_Entries:_
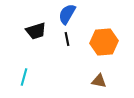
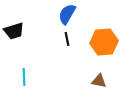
black trapezoid: moved 22 px left
cyan line: rotated 18 degrees counterclockwise
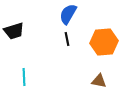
blue semicircle: moved 1 px right
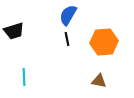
blue semicircle: moved 1 px down
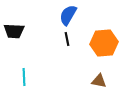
black trapezoid: rotated 20 degrees clockwise
orange hexagon: moved 1 px down
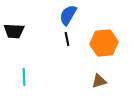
brown triangle: rotated 28 degrees counterclockwise
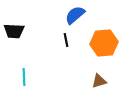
blue semicircle: moved 7 px right; rotated 20 degrees clockwise
black line: moved 1 px left, 1 px down
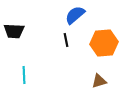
cyan line: moved 2 px up
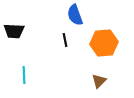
blue semicircle: rotated 70 degrees counterclockwise
black line: moved 1 px left
brown triangle: rotated 28 degrees counterclockwise
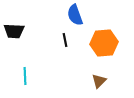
cyan line: moved 1 px right, 1 px down
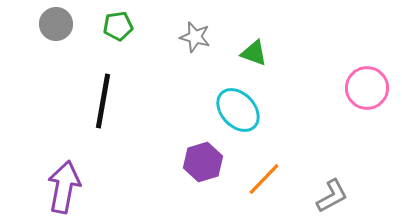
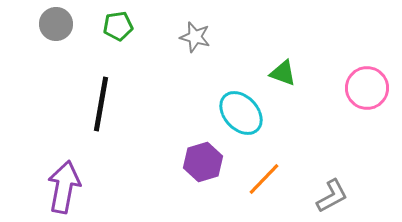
green triangle: moved 29 px right, 20 px down
black line: moved 2 px left, 3 px down
cyan ellipse: moved 3 px right, 3 px down
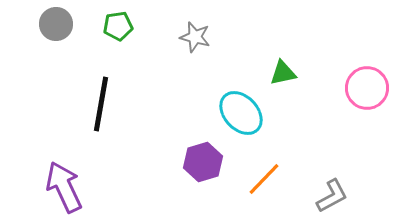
green triangle: rotated 32 degrees counterclockwise
purple arrow: rotated 36 degrees counterclockwise
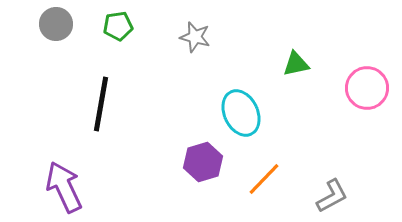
green triangle: moved 13 px right, 9 px up
cyan ellipse: rotated 18 degrees clockwise
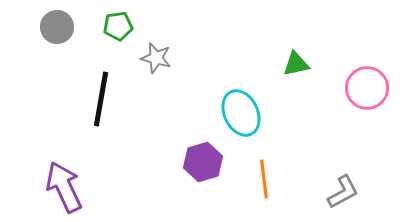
gray circle: moved 1 px right, 3 px down
gray star: moved 39 px left, 21 px down
black line: moved 5 px up
orange line: rotated 51 degrees counterclockwise
gray L-shape: moved 11 px right, 4 px up
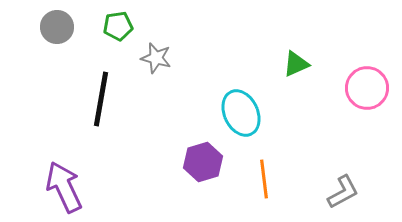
green triangle: rotated 12 degrees counterclockwise
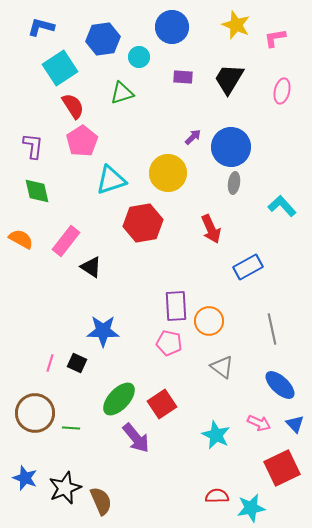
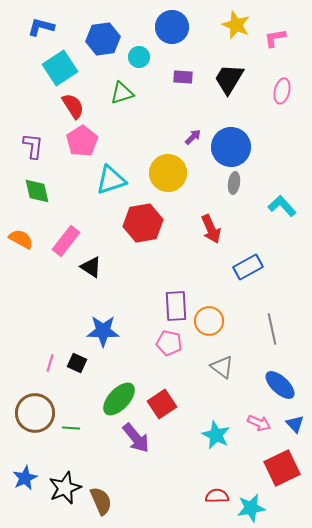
blue star at (25, 478): rotated 25 degrees clockwise
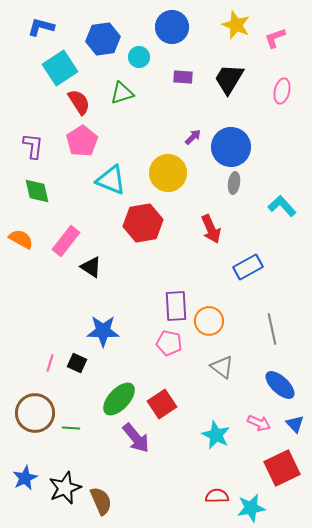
pink L-shape at (275, 38): rotated 10 degrees counterclockwise
red semicircle at (73, 106): moved 6 px right, 4 px up
cyan triangle at (111, 180): rotated 40 degrees clockwise
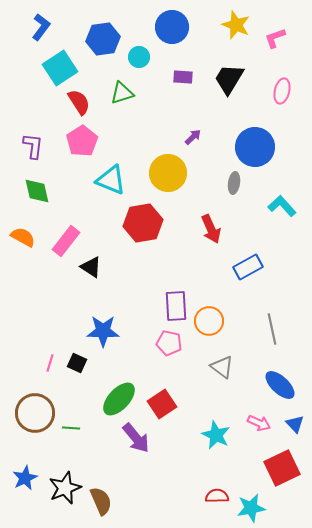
blue L-shape at (41, 27): rotated 112 degrees clockwise
blue circle at (231, 147): moved 24 px right
orange semicircle at (21, 239): moved 2 px right, 2 px up
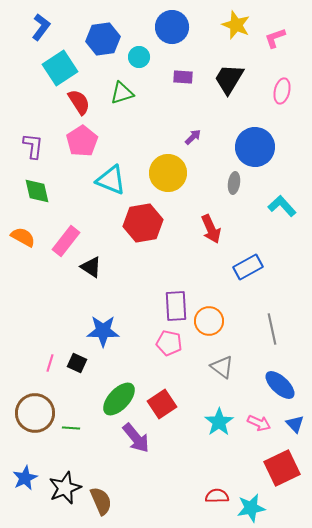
cyan star at (216, 435): moved 3 px right, 13 px up; rotated 12 degrees clockwise
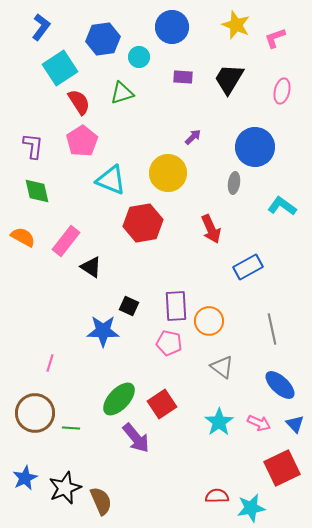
cyan L-shape at (282, 206): rotated 12 degrees counterclockwise
black square at (77, 363): moved 52 px right, 57 px up
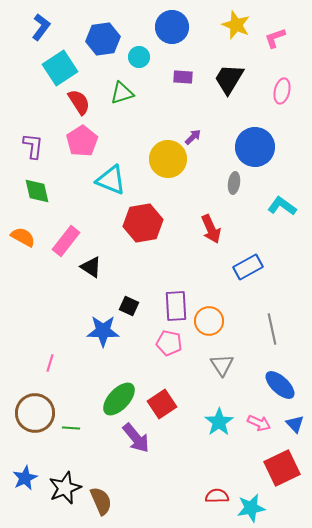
yellow circle at (168, 173): moved 14 px up
gray triangle at (222, 367): moved 2 px up; rotated 20 degrees clockwise
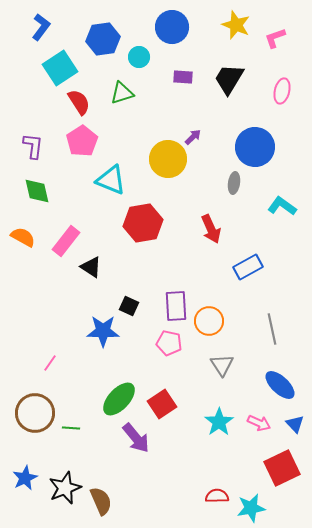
pink line at (50, 363): rotated 18 degrees clockwise
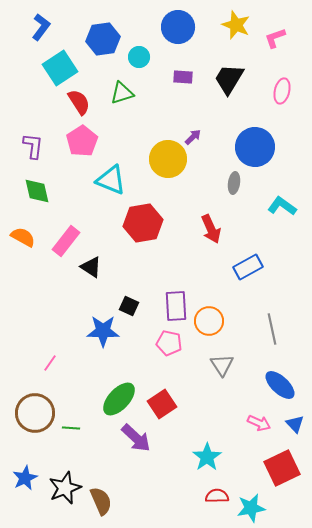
blue circle at (172, 27): moved 6 px right
cyan star at (219, 422): moved 12 px left, 35 px down
purple arrow at (136, 438): rotated 8 degrees counterclockwise
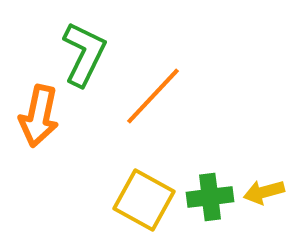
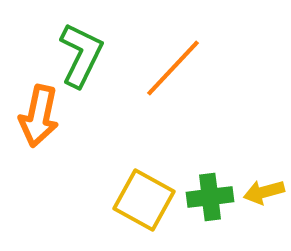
green L-shape: moved 3 px left, 1 px down
orange line: moved 20 px right, 28 px up
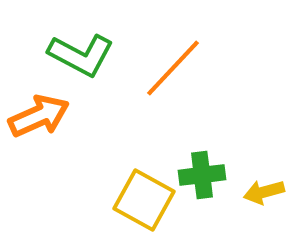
green L-shape: rotated 92 degrees clockwise
orange arrow: rotated 126 degrees counterclockwise
green cross: moved 8 px left, 22 px up
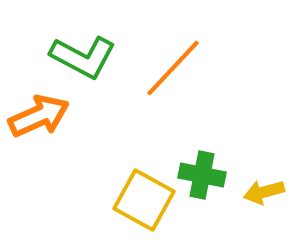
green L-shape: moved 2 px right, 2 px down
green cross: rotated 18 degrees clockwise
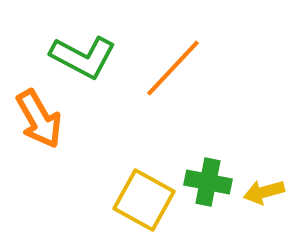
orange arrow: moved 3 px down; rotated 84 degrees clockwise
green cross: moved 6 px right, 7 px down
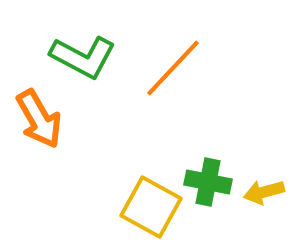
yellow square: moved 7 px right, 7 px down
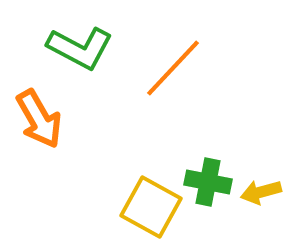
green L-shape: moved 3 px left, 9 px up
yellow arrow: moved 3 px left
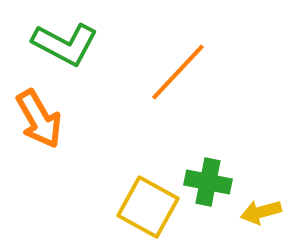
green L-shape: moved 15 px left, 4 px up
orange line: moved 5 px right, 4 px down
yellow arrow: moved 20 px down
yellow square: moved 3 px left
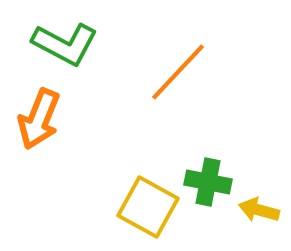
orange arrow: rotated 52 degrees clockwise
yellow arrow: moved 2 px left, 2 px up; rotated 30 degrees clockwise
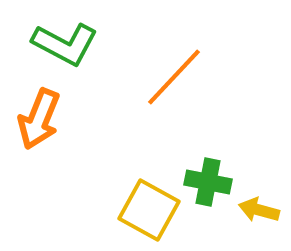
orange line: moved 4 px left, 5 px down
yellow square: moved 1 px right, 3 px down
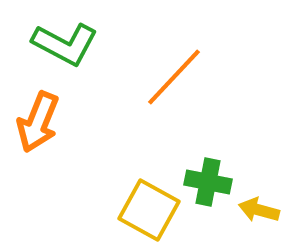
orange arrow: moved 1 px left, 3 px down
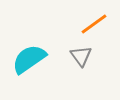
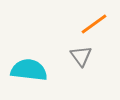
cyan semicircle: moved 11 px down; rotated 42 degrees clockwise
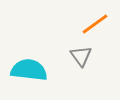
orange line: moved 1 px right
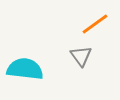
cyan semicircle: moved 4 px left, 1 px up
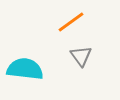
orange line: moved 24 px left, 2 px up
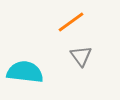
cyan semicircle: moved 3 px down
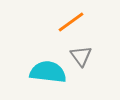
cyan semicircle: moved 23 px right
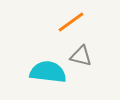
gray triangle: rotated 40 degrees counterclockwise
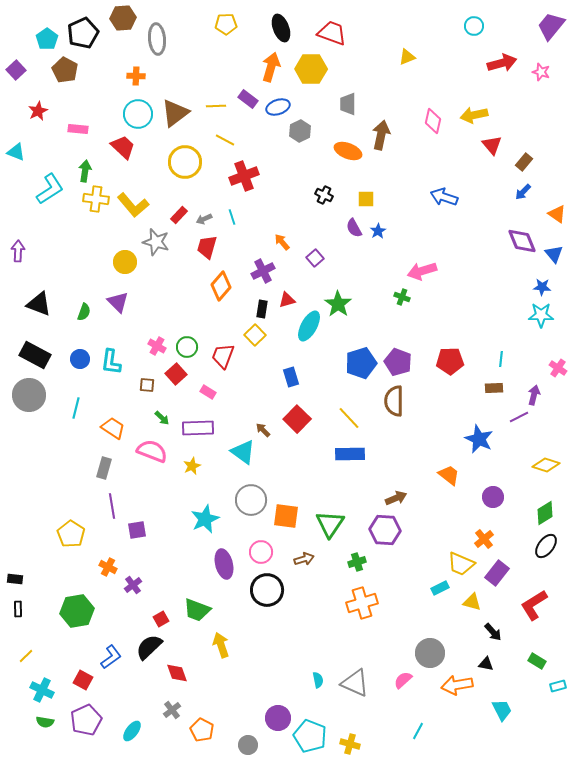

_Exercise objective:_
Can you update all the entries above, swapping every "counterclockwise" for "anticlockwise" and changing nothing else, and leave out the picture lines?

_Written answer:_
black trapezoid: moved 22 px left
cyan line: rotated 18 degrees anticlockwise
blue semicircle: moved 1 px right
blue semicircle: moved 1 px down
black trapezoid: rotated 20 degrees clockwise
orange hexagon: moved 1 px down
brown triangle: rotated 28 degrees anticlockwise
blue semicircle: moved 7 px right; rotated 20 degrees clockwise
black line: moved 1 px left, 1 px down
cyan line: moved 2 px up
blue semicircle: rotated 70 degrees anticlockwise
black line: moved 1 px left
brown triangle: rotated 28 degrees anticlockwise
cyan line: moved 1 px right, 1 px down
green triangle: moved 29 px right, 20 px down
black line: moved 2 px left, 3 px down
cyan ellipse: moved 3 px right, 3 px down
green triangle: rotated 32 degrees anticlockwise
purple arrow: rotated 36 degrees anticlockwise
green triangle: moved 13 px right, 9 px up
cyan ellipse: rotated 18 degrees clockwise
gray circle: moved 1 px right, 3 px down
gray star: moved 39 px left, 21 px down
black line: moved 5 px up
orange line: rotated 51 degrees anticlockwise
gray L-shape: moved 11 px right, 4 px up
green triangle: rotated 12 degrees anticlockwise
blue star at (25, 478): rotated 25 degrees clockwise
pink L-shape at (275, 38): rotated 10 degrees anticlockwise
red semicircle at (73, 106): moved 6 px right, 4 px up
cyan triangle at (111, 180): rotated 40 degrees clockwise
blue L-shape at (41, 27): rotated 112 degrees clockwise
blue circle at (231, 147): moved 24 px right
orange semicircle at (21, 239): moved 2 px right, 2 px up
cyan star at (216, 435): moved 3 px right, 13 px up; rotated 12 degrees clockwise
cyan L-shape at (282, 206): rotated 12 degrees anticlockwise
black square at (77, 363): moved 52 px right, 57 px up
yellow circle at (168, 173): moved 14 px up
gray triangle at (222, 367): moved 2 px up; rotated 20 degrees clockwise
pink line at (50, 363): rotated 18 degrees clockwise
blue circle at (172, 27): moved 6 px right
cyan star at (219, 422): moved 12 px left, 35 px down
purple arrow at (136, 438): rotated 8 degrees anticlockwise
green L-shape: moved 3 px left, 1 px down
orange line: moved 20 px right, 28 px up
green L-shape: rotated 92 degrees clockwise
orange arrow: rotated 126 degrees anticlockwise
green cross: moved 8 px left, 22 px up
green L-shape: moved 2 px right, 2 px down
green cross: rotated 18 degrees clockwise
orange arrow: moved 3 px down; rotated 84 degrees clockwise
green cross: moved 6 px right, 7 px down
yellow square: moved 7 px right, 7 px down
green L-shape: moved 3 px left, 9 px up
yellow arrow: moved 3 px left
green L-shape: moved 15 px left, 4 px up
orange line: moved 5 px right, 4 px down
yellow arrow: moved 20 px down
yellow square: moved 3 px left
orange arrow: rotated 52 degrees clockwise
yellow arrow: moved 2 px left, 2 px up; rotated 30 degrees clockwise
orange line: moved 4 px left, 5 px down
yellow square: moved 1 px right, 3 px down
orange arrow: moved 1 px left, 3 px down
cyan semicircle: moved 11 px down; rotated 42 degrees clockwise
orange line: moved 1 px right
cyan semicircle: moved 4 px left, 1 px up
orange line: moved 24 px left, 2 px up
cyan semicircle: moved 3 px down
cyan semicircle: moved 23 px right
gray triangle: rotated 40 degrees anticlockwise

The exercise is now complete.